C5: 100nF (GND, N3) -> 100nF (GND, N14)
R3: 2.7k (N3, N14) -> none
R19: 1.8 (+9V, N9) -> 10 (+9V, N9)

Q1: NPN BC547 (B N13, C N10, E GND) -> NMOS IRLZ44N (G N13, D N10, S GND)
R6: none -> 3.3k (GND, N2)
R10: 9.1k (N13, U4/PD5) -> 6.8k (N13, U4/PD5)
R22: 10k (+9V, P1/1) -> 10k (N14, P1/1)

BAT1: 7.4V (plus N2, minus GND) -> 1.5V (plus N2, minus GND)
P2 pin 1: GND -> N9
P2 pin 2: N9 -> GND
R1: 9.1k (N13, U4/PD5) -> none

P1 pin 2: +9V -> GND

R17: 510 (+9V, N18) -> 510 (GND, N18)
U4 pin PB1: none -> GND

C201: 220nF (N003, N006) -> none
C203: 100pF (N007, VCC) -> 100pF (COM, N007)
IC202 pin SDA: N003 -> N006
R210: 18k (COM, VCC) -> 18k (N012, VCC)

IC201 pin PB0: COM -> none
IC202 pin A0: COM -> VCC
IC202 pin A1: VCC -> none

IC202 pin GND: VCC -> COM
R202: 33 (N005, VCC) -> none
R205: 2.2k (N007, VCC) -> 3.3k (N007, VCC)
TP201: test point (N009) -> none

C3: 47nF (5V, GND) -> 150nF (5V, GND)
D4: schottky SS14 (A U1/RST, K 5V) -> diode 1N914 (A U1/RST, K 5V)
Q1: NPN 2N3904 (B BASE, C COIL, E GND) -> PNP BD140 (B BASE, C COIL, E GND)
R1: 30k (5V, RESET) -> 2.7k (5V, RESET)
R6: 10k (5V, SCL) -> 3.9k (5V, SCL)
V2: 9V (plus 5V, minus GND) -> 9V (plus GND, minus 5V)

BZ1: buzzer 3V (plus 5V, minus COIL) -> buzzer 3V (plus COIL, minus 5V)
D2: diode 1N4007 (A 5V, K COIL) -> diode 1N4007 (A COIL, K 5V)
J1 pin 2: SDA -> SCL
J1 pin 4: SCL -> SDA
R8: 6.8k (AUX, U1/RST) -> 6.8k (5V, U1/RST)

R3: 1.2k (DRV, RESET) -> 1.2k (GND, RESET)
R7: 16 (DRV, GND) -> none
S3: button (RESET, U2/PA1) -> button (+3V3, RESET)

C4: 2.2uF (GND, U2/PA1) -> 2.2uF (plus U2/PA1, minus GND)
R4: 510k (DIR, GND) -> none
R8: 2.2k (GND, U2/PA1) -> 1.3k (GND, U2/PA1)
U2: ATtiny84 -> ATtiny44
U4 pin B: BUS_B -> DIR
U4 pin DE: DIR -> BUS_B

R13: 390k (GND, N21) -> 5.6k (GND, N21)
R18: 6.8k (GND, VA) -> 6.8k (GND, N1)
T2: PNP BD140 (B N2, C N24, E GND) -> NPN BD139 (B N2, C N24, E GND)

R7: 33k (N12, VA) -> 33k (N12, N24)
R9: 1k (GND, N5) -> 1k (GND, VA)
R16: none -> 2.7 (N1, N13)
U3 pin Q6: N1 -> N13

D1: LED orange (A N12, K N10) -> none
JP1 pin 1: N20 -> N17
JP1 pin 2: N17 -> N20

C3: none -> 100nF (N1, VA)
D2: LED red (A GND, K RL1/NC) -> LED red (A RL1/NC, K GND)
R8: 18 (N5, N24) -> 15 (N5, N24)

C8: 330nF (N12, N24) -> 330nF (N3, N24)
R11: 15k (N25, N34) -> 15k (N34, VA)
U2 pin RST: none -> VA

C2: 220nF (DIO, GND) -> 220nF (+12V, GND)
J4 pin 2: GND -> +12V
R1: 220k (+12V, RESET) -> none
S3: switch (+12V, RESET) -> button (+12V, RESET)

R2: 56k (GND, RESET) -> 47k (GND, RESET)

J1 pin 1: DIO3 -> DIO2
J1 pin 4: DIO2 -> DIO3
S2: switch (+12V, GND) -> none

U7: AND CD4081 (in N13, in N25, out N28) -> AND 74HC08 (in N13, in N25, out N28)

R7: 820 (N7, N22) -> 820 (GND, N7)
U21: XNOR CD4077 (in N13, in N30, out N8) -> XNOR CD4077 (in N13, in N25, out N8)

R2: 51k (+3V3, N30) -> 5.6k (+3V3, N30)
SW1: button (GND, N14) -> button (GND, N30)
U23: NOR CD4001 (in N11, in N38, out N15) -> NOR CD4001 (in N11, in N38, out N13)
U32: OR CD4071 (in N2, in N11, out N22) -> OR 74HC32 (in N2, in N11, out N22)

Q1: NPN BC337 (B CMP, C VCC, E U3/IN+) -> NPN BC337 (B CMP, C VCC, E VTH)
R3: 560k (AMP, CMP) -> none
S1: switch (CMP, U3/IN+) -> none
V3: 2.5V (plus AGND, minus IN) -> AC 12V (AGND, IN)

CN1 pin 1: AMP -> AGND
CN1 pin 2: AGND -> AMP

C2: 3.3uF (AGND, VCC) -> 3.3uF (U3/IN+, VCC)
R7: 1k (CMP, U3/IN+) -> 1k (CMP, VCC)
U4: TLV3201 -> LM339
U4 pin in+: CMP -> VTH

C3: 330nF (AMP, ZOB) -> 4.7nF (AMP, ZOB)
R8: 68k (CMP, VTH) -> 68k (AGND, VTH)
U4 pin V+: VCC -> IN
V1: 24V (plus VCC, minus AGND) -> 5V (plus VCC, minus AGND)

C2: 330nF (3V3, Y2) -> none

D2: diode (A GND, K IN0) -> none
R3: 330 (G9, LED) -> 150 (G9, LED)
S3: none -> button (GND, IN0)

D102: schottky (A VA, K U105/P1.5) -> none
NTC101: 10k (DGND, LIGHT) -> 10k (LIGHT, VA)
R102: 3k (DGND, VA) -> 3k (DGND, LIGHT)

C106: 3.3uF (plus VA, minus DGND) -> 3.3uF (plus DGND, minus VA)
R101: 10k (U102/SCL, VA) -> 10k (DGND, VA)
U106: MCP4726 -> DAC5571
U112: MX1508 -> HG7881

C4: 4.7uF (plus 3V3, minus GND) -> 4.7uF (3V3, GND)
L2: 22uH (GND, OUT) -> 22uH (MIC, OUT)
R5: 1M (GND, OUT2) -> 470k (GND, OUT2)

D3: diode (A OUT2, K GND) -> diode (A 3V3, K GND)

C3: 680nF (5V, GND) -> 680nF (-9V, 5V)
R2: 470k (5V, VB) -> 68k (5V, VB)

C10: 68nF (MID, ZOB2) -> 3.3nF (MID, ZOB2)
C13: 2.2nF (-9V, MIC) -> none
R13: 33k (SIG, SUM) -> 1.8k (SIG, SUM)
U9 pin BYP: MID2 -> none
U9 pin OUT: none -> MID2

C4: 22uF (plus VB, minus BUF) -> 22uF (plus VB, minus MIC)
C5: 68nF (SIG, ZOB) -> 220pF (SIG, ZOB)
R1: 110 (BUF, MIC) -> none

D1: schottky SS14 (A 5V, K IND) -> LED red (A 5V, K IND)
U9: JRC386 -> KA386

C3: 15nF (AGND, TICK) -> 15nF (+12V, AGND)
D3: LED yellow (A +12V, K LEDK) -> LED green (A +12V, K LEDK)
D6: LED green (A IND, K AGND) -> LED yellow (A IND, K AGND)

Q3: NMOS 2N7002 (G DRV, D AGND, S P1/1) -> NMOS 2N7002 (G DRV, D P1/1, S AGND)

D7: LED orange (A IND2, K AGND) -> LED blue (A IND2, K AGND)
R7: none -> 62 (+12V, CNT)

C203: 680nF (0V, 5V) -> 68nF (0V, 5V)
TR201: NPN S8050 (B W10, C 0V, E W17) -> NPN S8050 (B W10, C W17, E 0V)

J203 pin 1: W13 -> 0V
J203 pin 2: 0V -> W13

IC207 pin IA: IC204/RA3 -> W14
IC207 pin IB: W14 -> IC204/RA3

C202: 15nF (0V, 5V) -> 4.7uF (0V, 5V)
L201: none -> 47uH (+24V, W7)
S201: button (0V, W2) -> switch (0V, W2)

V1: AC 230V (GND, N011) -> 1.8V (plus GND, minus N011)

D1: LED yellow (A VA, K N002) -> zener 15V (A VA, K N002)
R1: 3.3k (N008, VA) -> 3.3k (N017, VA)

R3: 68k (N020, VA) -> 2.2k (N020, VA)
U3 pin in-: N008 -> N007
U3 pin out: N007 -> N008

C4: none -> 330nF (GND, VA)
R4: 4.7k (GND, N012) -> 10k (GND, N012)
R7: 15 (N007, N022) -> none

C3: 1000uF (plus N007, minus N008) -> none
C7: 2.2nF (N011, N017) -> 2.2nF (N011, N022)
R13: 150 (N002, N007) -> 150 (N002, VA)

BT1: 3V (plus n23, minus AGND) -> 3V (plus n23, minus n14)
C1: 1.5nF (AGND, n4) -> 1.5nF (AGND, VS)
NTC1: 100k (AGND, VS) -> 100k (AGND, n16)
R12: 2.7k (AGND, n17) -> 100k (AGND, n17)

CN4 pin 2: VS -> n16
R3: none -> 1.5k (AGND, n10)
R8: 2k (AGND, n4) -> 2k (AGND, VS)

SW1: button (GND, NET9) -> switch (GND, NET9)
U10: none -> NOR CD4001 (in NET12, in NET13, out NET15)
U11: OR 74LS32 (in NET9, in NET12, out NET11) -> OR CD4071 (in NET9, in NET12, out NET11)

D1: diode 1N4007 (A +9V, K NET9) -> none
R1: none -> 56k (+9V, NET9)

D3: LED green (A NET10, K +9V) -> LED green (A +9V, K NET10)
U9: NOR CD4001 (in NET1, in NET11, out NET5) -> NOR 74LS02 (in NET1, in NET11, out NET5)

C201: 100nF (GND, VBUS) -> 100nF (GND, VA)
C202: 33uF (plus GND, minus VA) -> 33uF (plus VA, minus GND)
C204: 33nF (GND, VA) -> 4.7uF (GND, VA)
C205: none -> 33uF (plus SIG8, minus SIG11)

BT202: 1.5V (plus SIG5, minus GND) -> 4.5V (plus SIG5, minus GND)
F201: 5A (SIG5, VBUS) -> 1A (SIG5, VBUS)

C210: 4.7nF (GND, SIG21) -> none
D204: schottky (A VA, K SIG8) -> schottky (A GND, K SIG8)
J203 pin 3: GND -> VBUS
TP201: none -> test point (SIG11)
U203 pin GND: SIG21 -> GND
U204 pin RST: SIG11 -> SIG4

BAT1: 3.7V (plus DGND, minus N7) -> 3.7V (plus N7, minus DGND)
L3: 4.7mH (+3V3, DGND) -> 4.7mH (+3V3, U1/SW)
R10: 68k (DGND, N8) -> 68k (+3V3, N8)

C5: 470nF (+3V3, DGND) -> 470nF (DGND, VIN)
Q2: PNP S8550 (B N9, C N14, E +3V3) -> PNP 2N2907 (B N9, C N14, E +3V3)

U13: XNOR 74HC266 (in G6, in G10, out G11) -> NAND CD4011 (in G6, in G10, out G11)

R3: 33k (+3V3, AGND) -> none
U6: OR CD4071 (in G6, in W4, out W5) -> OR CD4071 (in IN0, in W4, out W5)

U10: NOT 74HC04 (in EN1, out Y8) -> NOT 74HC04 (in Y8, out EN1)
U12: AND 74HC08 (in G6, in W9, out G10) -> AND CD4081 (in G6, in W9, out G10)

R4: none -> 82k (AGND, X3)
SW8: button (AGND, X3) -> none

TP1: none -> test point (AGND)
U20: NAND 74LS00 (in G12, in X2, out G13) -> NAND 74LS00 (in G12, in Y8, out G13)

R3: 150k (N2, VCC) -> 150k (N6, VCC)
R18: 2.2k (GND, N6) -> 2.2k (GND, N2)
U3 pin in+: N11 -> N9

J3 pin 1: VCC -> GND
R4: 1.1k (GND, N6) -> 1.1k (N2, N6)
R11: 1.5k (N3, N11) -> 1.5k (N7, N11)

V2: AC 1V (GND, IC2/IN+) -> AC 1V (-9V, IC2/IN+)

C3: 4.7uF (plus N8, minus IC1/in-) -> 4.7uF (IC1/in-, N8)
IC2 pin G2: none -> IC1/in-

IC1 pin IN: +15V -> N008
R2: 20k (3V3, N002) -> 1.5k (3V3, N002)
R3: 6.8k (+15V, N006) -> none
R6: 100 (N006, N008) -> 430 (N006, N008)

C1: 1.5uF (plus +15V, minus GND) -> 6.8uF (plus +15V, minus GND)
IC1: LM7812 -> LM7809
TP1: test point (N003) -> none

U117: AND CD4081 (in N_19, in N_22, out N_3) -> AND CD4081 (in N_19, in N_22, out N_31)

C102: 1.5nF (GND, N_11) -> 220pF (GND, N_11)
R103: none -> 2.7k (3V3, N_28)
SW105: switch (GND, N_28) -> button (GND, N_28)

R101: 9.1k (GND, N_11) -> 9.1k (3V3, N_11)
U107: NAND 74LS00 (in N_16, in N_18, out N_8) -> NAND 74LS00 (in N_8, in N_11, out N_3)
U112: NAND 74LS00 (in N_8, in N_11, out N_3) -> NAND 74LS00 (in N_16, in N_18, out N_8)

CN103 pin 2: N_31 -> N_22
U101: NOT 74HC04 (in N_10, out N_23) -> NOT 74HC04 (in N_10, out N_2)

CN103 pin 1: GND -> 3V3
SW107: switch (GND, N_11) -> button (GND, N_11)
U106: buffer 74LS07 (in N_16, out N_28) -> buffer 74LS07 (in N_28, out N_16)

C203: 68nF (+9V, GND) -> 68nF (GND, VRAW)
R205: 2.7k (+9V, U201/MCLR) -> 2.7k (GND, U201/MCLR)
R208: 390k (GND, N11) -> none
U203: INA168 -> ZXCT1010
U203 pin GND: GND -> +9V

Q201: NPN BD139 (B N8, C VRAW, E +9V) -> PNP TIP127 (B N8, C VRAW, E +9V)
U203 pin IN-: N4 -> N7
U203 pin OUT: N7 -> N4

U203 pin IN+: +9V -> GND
-=-=-=-=-
> Exercise:
Reproduce only the lines above spanning from the line containing "L201: none -> 47uH (+24V, W7)" through the line containing "R3: 33k (+3V3, AGND) -> none", word for word.

> Task solution:
L201: none -> 47uH (+24V, W7)
S201: button (0V, W2) -> switch (0V, W2)

V1: AC 230V (GND, N011) -> 1.8V (plus GND, minus N011)

D1: LED yellow (A VA, K N002) -> zener 15V (A VA, K N002)
R1: 3.3k (N008, VA) -> 3.3k (N017, VA)

R3: 68k (N020, VA) -> 2.2k (N020, VA)
U3 pin in-: N008 -> N007
U3 pin out: N007 -> N008

C4: none -> 330nF (GND, VA)
R4: 4.7k (GND, N012) -> 10k (GND, N012)
R7: 15 (N007, N022) -> none

C3: 1000uF (plus N007, minus N008) -> none
C7: 2.2nF (N011, N017) -> 2.2nF (N011, N022)
R13: 150 (N002, N007) -> 150 (N002, VA)

BT1: 3V (plus n23, minus AGND) -> 3V (plus n23, minus n14)
C1: 1.5nF (AGND, n4) -> 1.5nF (AGND, VS)
NTC1: 100k (AGND, VS) -> 100k (AGND, n16)
R12: 2.7k (AGND, n17) -> 100k (AGND, n17)

CN4 pin 2: VS -> n16
R3: none -> 1.5k (AGND, n10)
R8: 2k (AGND, n4) -> 2k (AGND, VS)

SW1: button (GND, NET9) -> switch (GND, NET9)
U10: none -> NOR CD4001 (in NET12, in NET13, out NET15)
U11: OR 74LS32 (in NET9, in NET12, out NET11) -> OR CD4071 (in NET9, in NET12, out NET11)

D1: diode 1N4007 (A +9V, K NET9) -> none
R1: none -> 56k (+9V, NET9)

D3: LED green (A NET10, K +9V) -> LED green (A +9V, K NET10)
U9: NOR CD4001 (in NET1, in NET11, out NET5) -> NOR 74LS02 (in NET1, in NET11, out NET5)

C201: 100nF (GND, VBUS) -> 100nF (GND, VA)
C202: 33uF (plus GND, minus VA) -> 33uF (plus VA, minus GND)
C204: 33nF (GND, VA) -> 4.7uF (GND, VA)
C205: none -> 33uF (plus SIG8, minus SIG11)

BT202: 1.5V (plus SIG5, minus GND) -> 4.5V (plus SIG5, minus GND)
F201: 5A (SIG5, VBUS) -> 1A (SIG5, VBUS)

C210: 4.7nF (GND, SIG21) -> none
D204: schottky (A VA, K SIG8) -> schottky (A GND, K SIG8)
J203 pin 3: GND -> VBUS
TP201: none -> test point (SIG11)
U203 pin GND: SIG21 -> GND
U204 pin RST: SIG11 -> SIG4

BAT1: 3.7V (plus DGND, minus N7) -> 3.7V (plus N7, minus DGND)
L3: 4.7mH (+3V3, DGND) -> 4.7mH (+3V3, U1/SW)
R10: 68k (DGND, N8) -> 68k (+3V3, N8)

C5: 470nF (+3V3, DGND) -> 470nF (DGND, VIN)
Q2: PNP S8550 (B N9, C N14, E +3V3) -> PNP 2N2907 (B N9, C N14, E +3V3)

U13: XNOR 74HC266 (in G6, in G10, out G11) -> NAND CD4011 (in G6, in G10, out G11)

R3: 33k (+3V3, AGND) -> none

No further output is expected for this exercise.